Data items
□ □ □ □ □ □ □

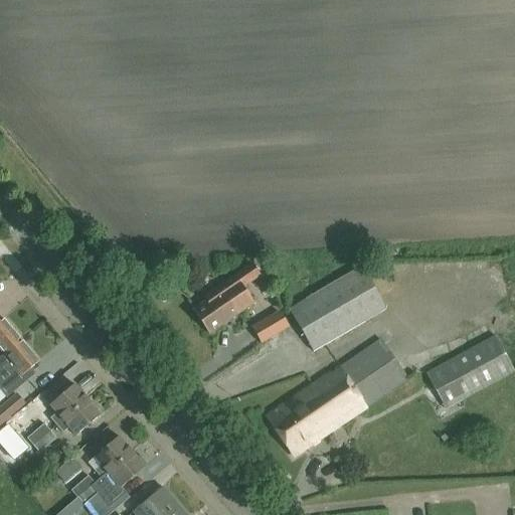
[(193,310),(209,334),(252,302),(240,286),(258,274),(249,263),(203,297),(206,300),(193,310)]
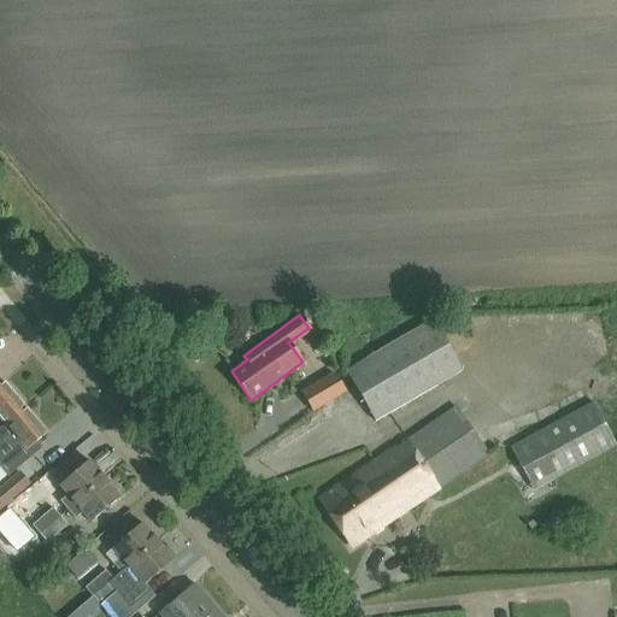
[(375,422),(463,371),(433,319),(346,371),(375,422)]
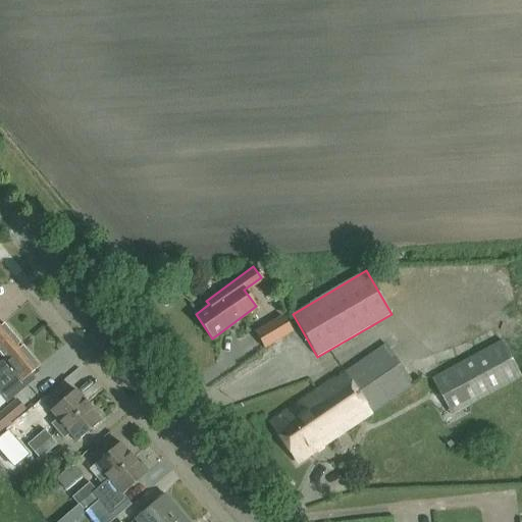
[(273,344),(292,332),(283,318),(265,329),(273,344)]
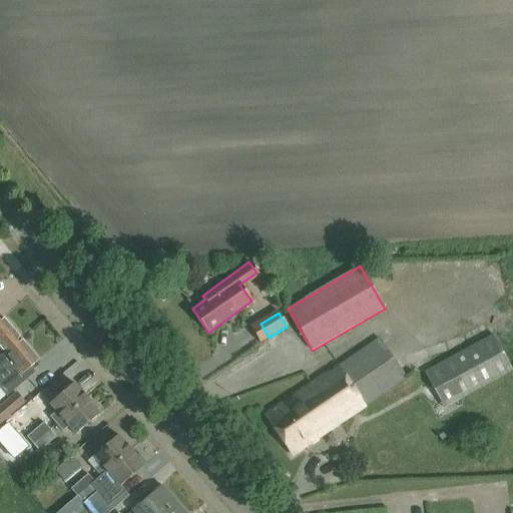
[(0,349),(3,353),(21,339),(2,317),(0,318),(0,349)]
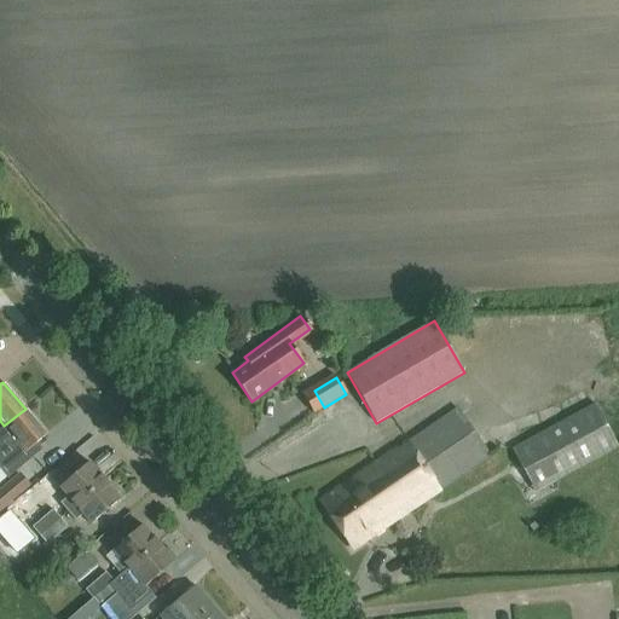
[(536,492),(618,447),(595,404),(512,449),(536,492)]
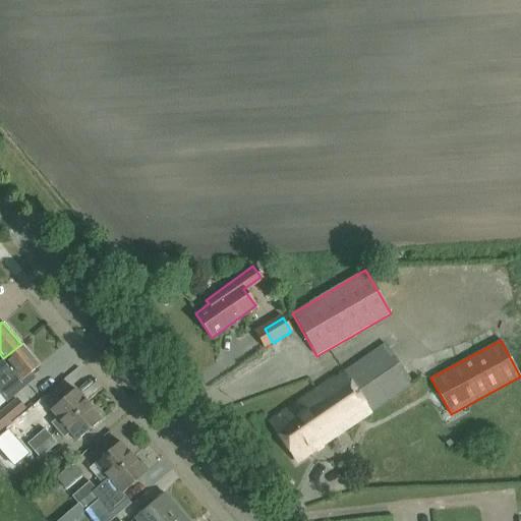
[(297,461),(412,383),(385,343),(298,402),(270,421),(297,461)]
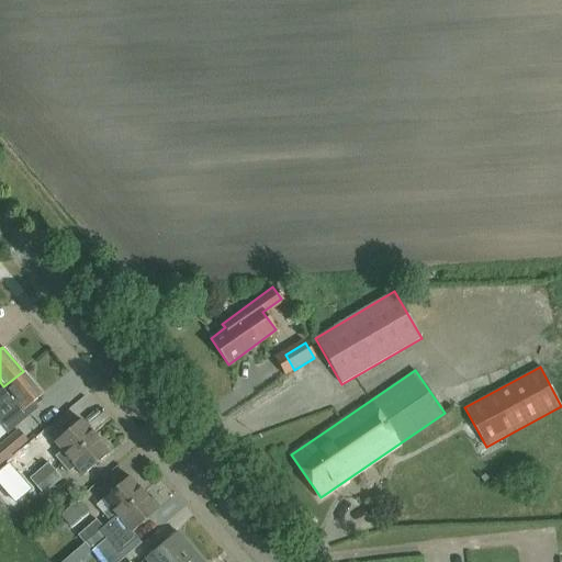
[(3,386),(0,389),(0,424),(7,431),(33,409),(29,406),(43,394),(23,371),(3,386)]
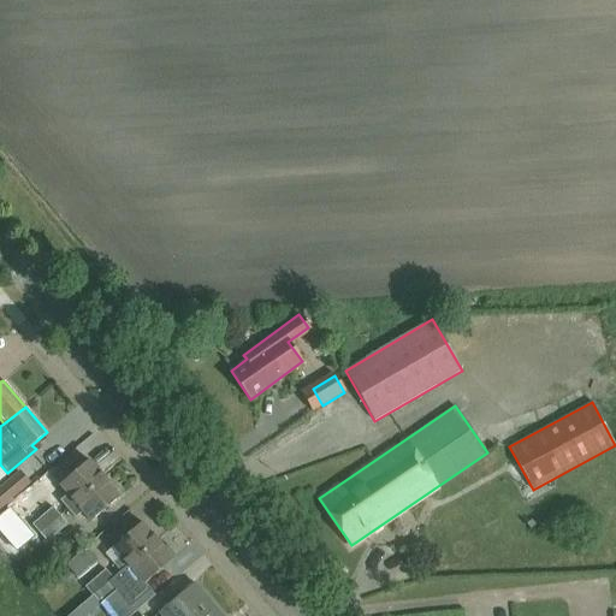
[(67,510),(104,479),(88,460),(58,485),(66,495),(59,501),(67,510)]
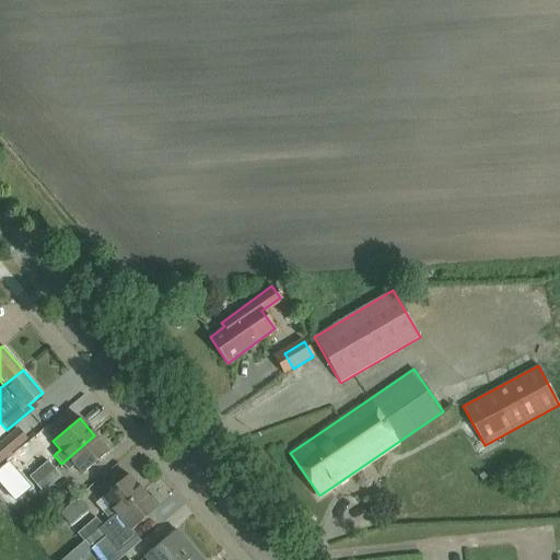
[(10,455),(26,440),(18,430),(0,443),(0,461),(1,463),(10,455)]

□ □ □ □ □ □ □

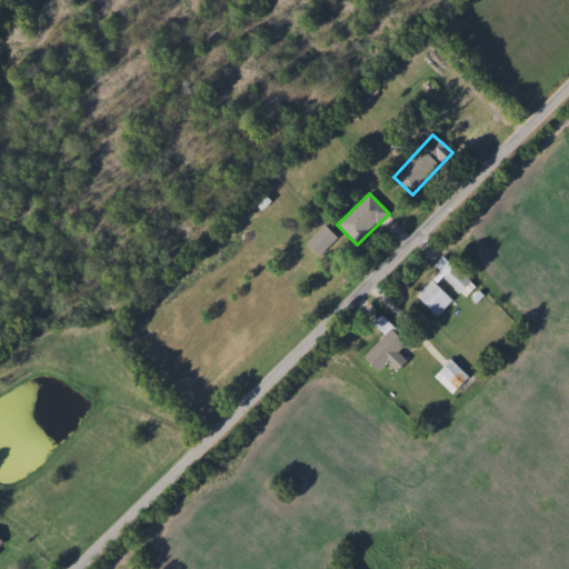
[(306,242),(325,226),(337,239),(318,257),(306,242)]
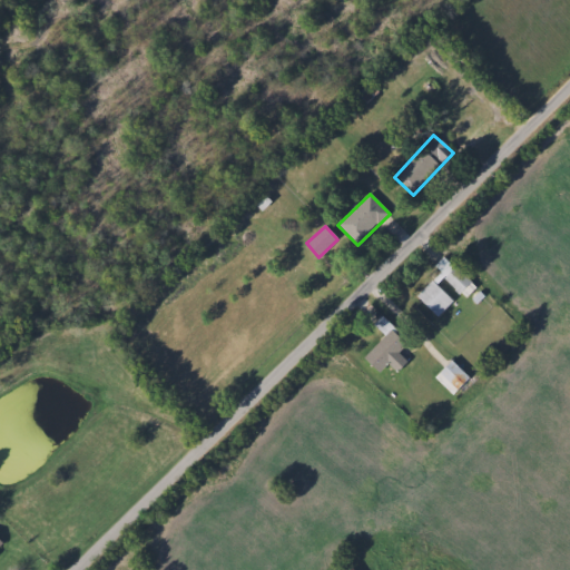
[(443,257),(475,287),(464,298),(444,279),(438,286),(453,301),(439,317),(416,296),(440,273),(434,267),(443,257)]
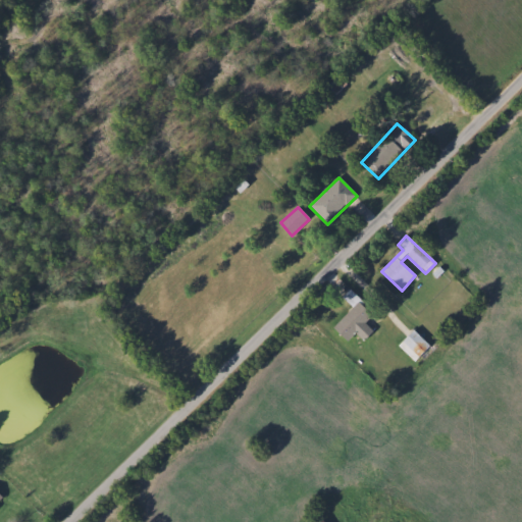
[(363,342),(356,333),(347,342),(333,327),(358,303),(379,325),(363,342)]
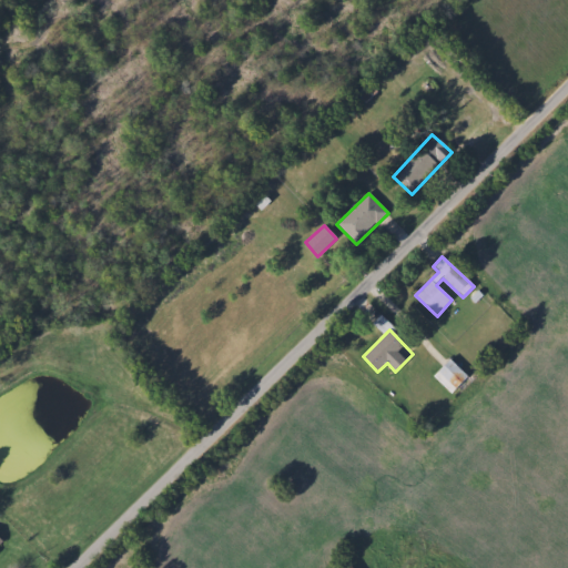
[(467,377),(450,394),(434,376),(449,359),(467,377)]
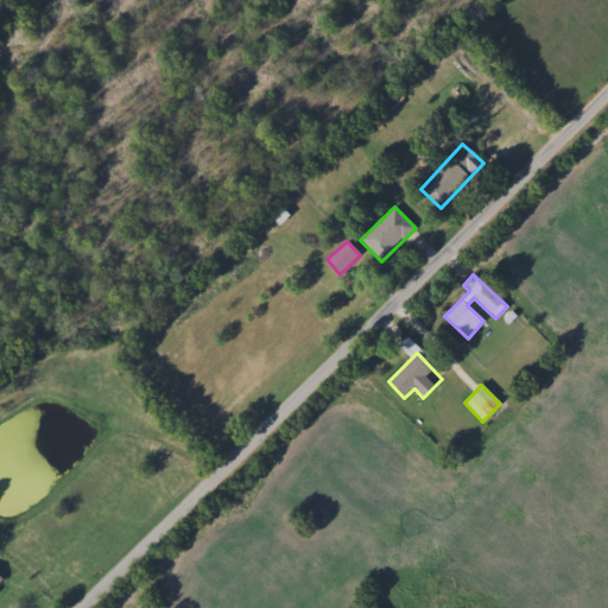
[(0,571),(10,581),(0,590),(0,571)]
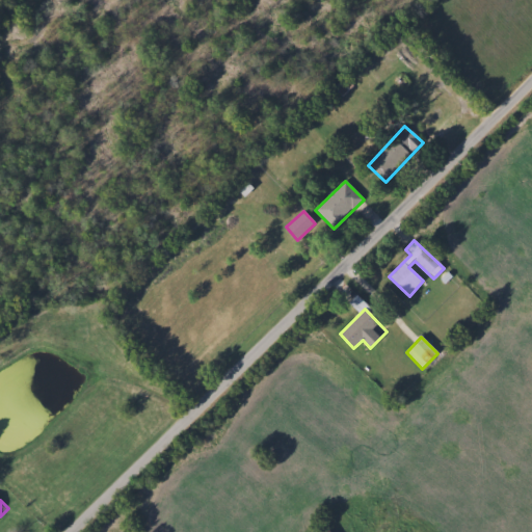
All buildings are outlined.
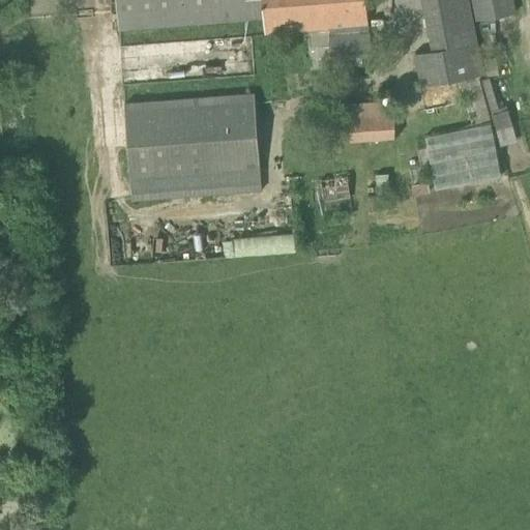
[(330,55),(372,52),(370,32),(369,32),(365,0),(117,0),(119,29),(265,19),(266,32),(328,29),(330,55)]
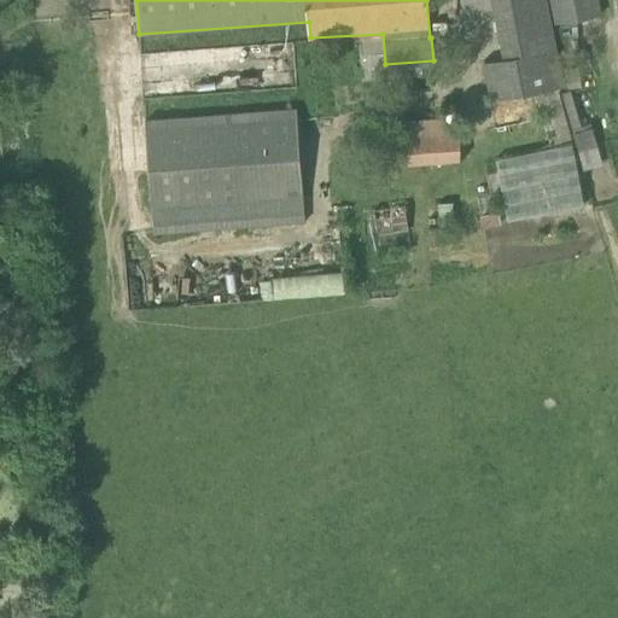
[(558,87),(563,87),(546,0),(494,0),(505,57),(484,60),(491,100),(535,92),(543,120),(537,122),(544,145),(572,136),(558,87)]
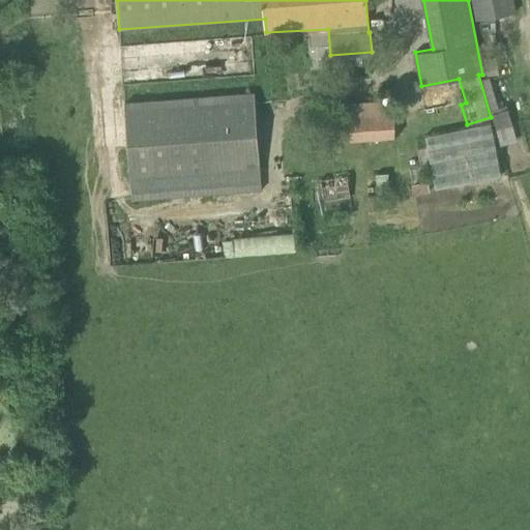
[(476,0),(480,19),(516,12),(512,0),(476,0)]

□ □ □ □ □ □ □

### Required action
Copy word for word only the lines above from the one with "[(0,571),(10,581),(0,590),(0,571)]" through the one with "[(476,0),(480,19),(516,12),(512,0),(476,0)]". Leave pictures out.

### Reply to the task
[(0,571),(10,581),(0,590),(0,571)]
All buildings are outlined.
[(330,55),(372,52),(370,32),(369,32),(365,0),(117,0),(119,29),(265,19),(266,32),(328,29),(330,55)]
[(558,87),(563,87),(546,0),(494,0),(505,57),(484,60),(491,100),(535,92),(543,120),(537,122),(544,145),(572,136),(558,87)]
[(476,0),(480,19),(516,12),(512,0),(476,0)]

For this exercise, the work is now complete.